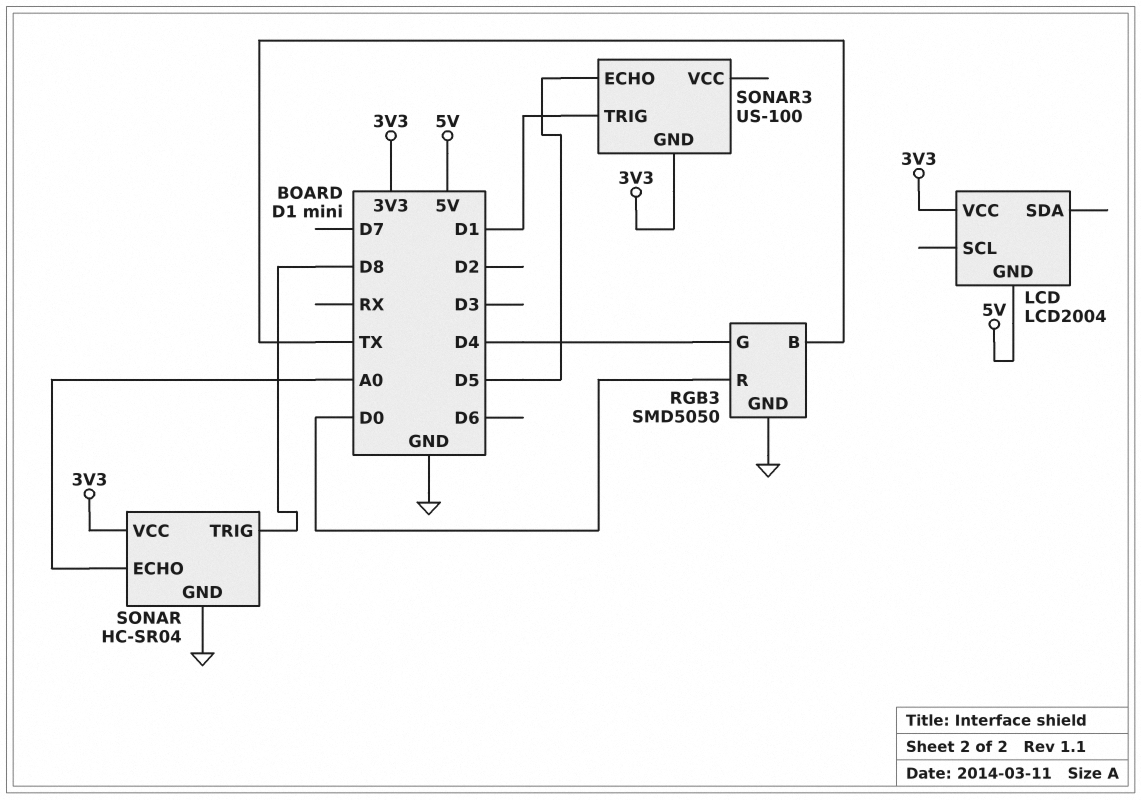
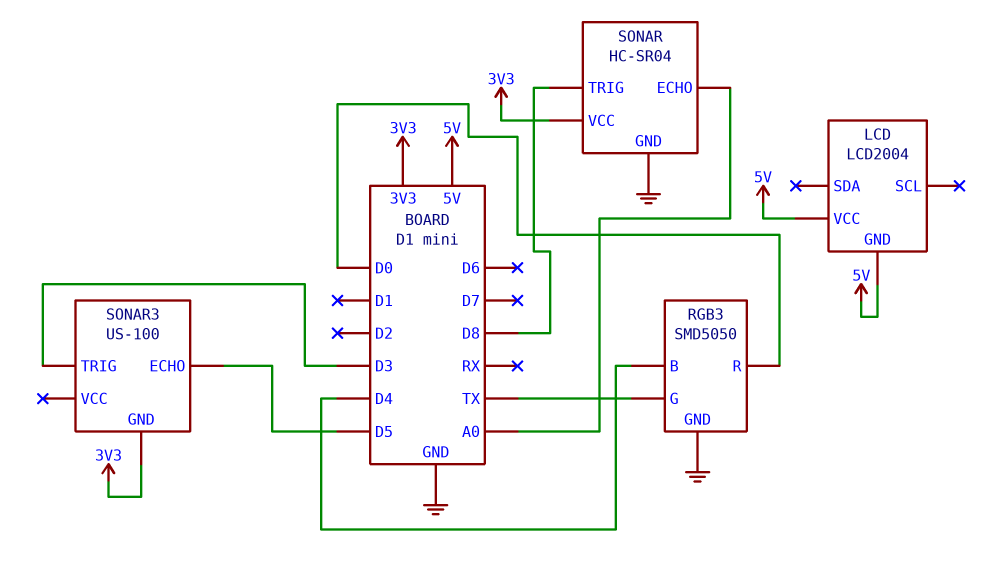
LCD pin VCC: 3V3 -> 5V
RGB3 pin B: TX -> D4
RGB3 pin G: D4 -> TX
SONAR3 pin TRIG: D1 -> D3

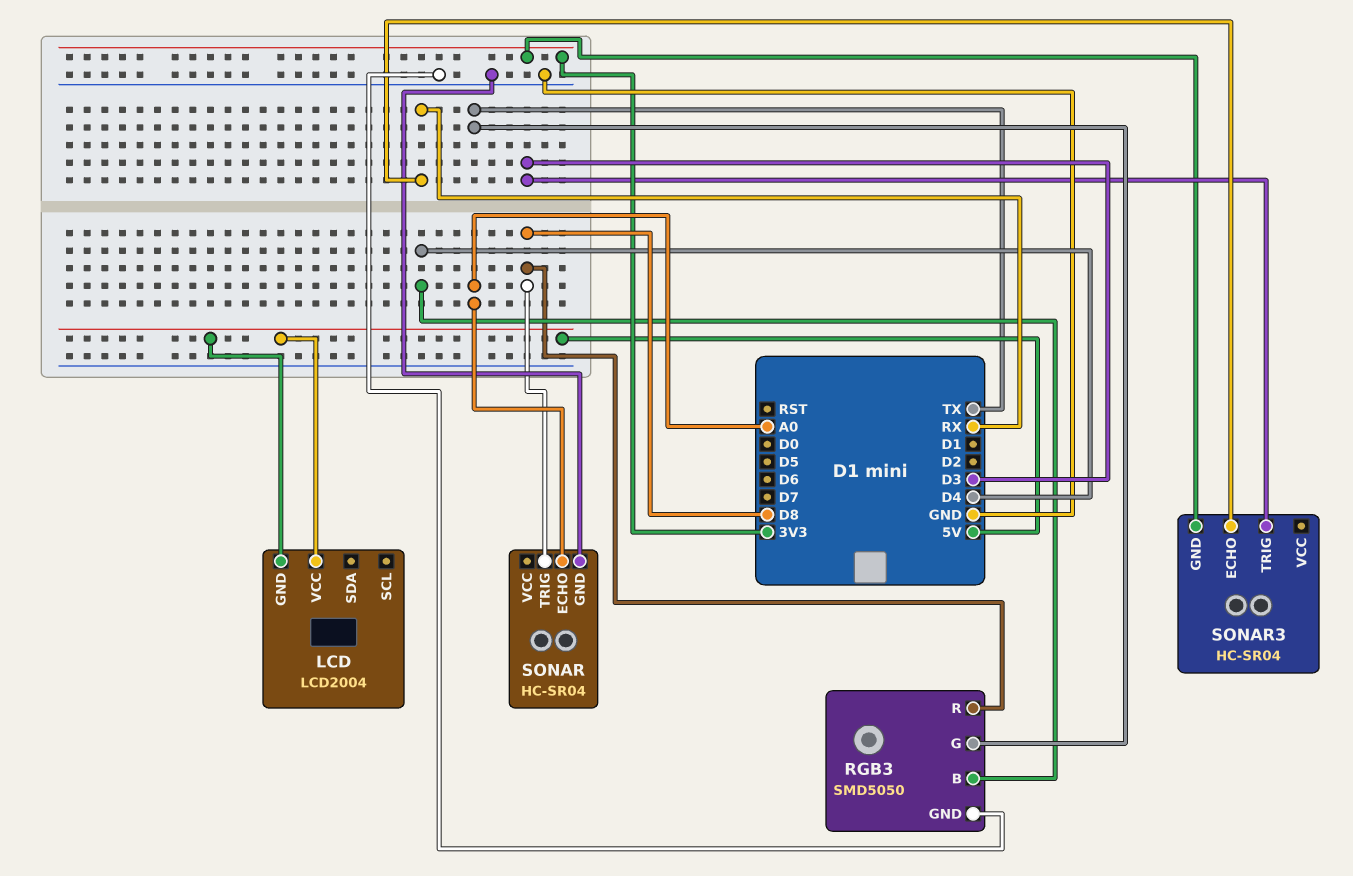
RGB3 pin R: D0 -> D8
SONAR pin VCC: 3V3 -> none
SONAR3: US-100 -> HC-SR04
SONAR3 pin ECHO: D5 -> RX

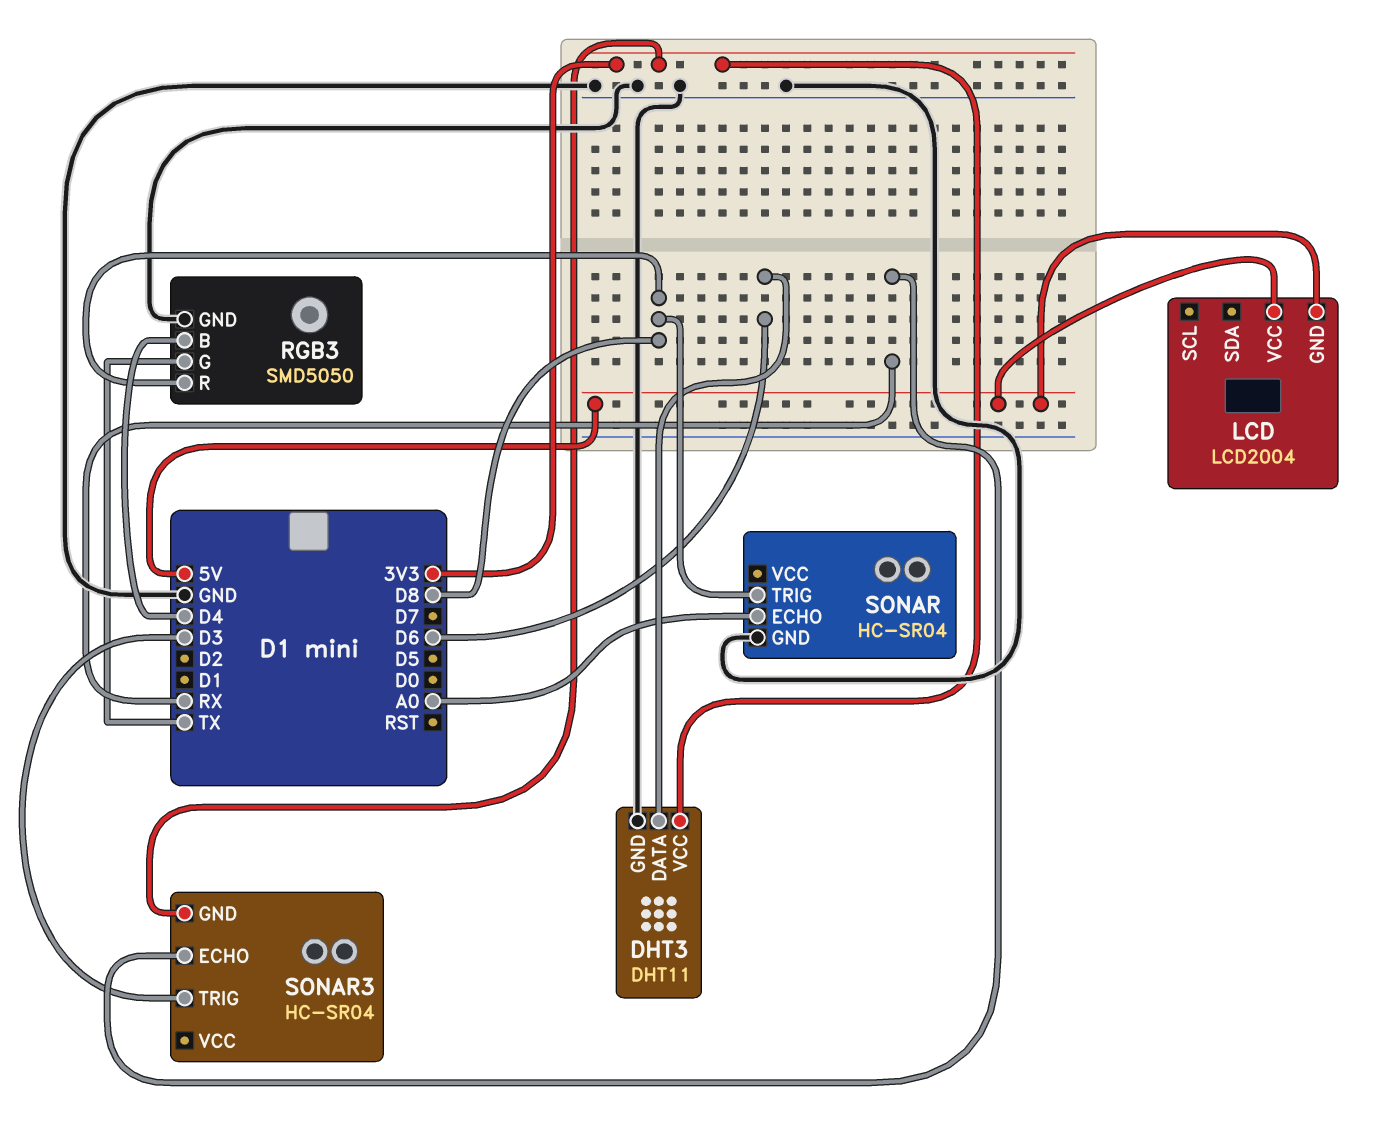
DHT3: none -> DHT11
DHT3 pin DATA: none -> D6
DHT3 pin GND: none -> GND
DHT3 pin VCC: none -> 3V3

- - -

Each line above that holds the string "none" should be copied and shown.

SONAR pin VCC: 3V3 -> none
DHT3: none -> DHT11
DHT3 pin DATA: none -> D6
DHT3 pin GND: none -> GND
DHT3 pin VCC: none -> 3V3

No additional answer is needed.